§ **Problem to solve**: Go to the line with "blue star: 0 -> 3" in the records below, then output it and each following line exactly, up to and including the line with "pink box: 0 -> 3". Skip pictures and add nothing.

§ **Data for processing**:
• • •

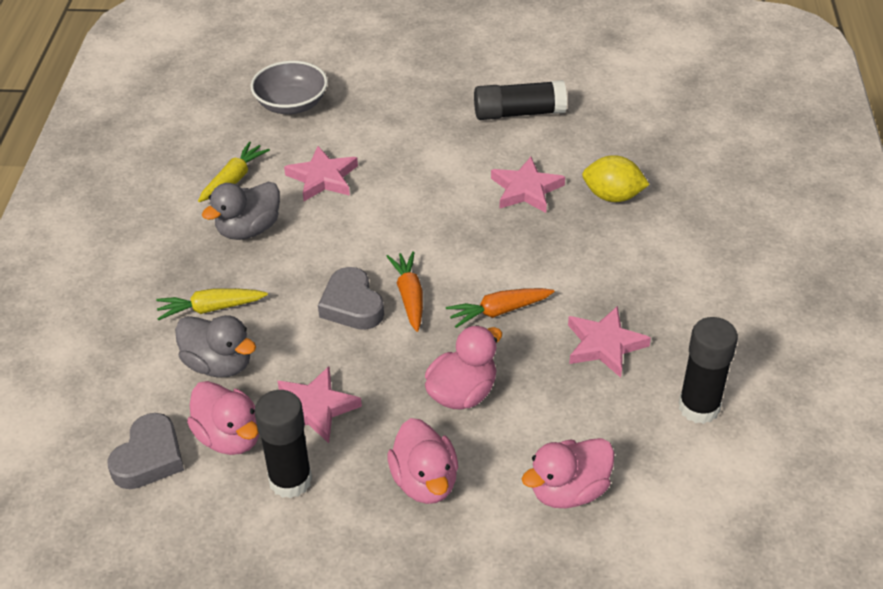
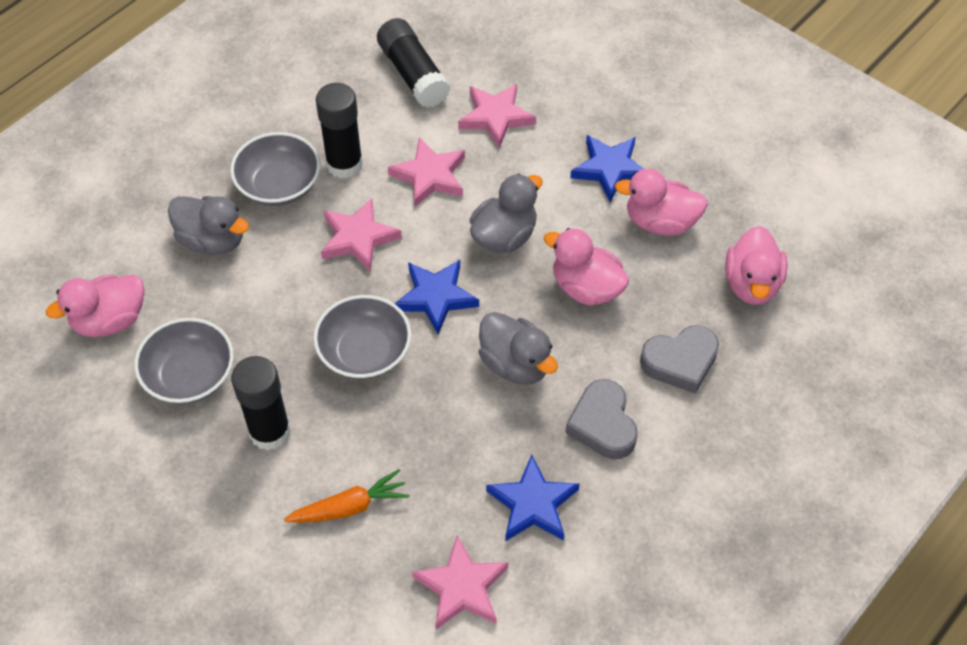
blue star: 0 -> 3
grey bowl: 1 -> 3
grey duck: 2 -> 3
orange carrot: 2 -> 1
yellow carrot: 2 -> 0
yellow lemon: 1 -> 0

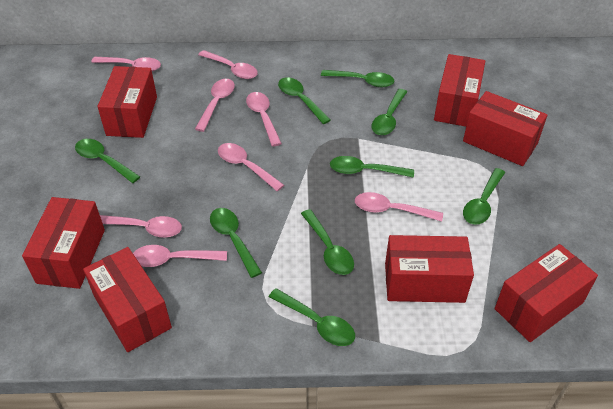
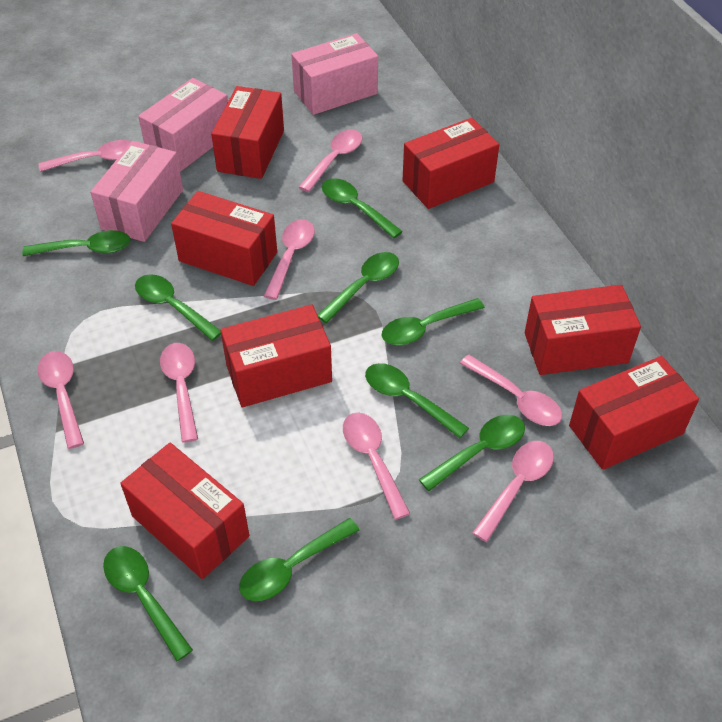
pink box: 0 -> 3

• • •

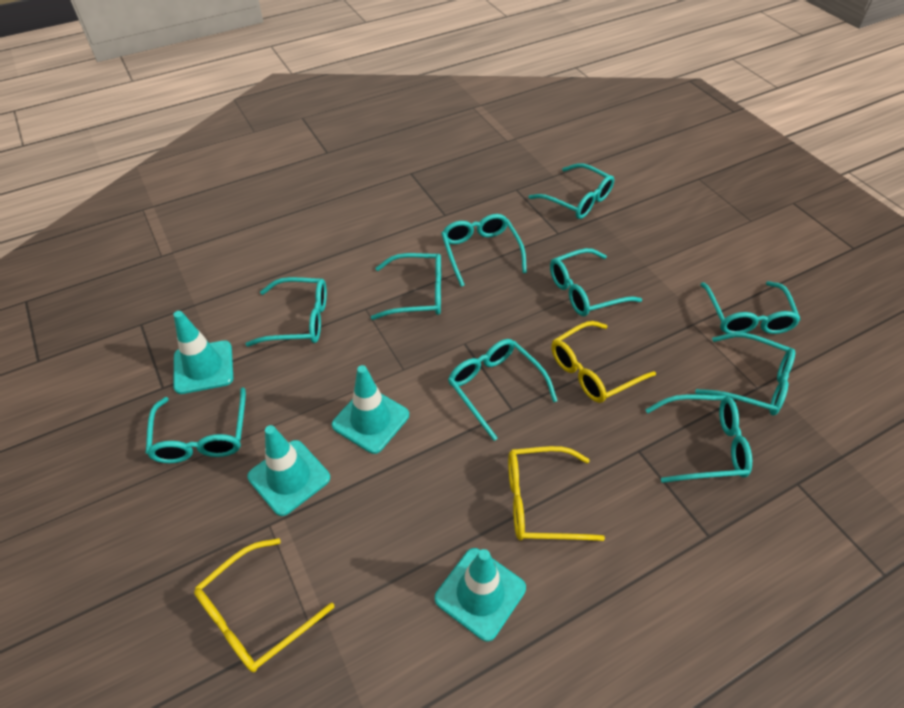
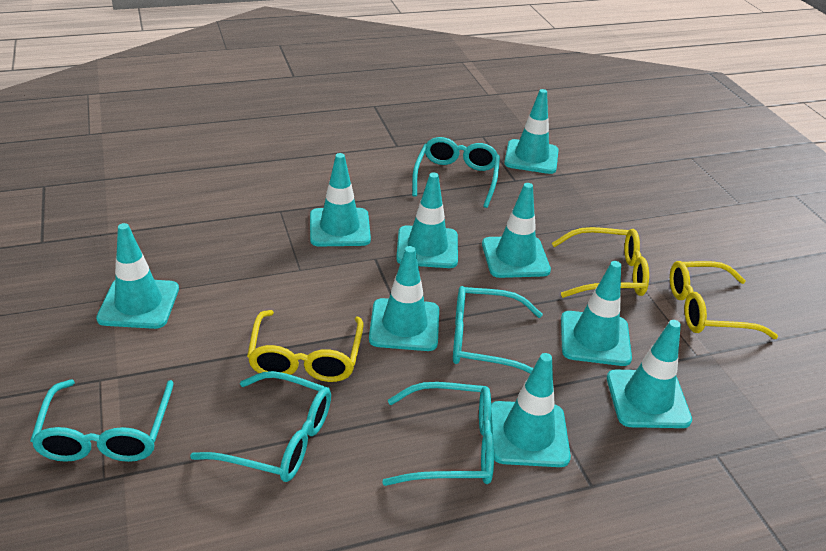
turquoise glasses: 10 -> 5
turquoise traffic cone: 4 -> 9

• • •

§ **Solution**:
blue star: 0 -> 3
grey bowl: 1 -> 3
grey duck: 2 -> 3
orange carrot: 2 -> 1
yellow carrot: 2 -> 0
yellow lemon: 1 -> 0

pink box: 0 -> 3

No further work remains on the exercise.